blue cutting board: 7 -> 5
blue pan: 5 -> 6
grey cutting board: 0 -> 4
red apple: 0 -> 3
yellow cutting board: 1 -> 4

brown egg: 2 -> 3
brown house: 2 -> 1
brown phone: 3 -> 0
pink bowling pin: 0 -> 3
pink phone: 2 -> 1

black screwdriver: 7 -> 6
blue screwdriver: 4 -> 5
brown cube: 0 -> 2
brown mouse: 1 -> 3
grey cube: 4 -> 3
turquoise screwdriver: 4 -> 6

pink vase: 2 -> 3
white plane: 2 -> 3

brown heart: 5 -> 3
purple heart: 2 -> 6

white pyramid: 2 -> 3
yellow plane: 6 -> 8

━━━━━━━━━━━━━━━━━━━━━━━━━━━━━━

> **WORK ITEM**: Write all the data out again, word for word.

> **WRITTEN SOLUTION**:
blue cutting board: 7 -> 5
blue pan: 5 -> 6
grey cutting board: 0 -> 4
red apple: 0 -> 3
yellow cutting board: 1 -> 4

brown egg: 2 -> 3
brown house: 2 -> 1
brown phone: 3 -> 0
pink bowling pin: 0 -> 3
pink phone: 2 -> 1

black screwdriver: 7 -> 6
blue screwdriver: 4 -> 5
brown cube: 0 -> 2
brown mouse: 1 -> 3
grey cube: 4 -> 3
turquoise screwdriver: 4 -> 6

pink vase: 2 -> 3
white plane: 2 -> 3

brown heart: 5 -> 3
purple heart: 2 -> 6

white pyramid: 2 -> 3
yellow plane: 6 -> 8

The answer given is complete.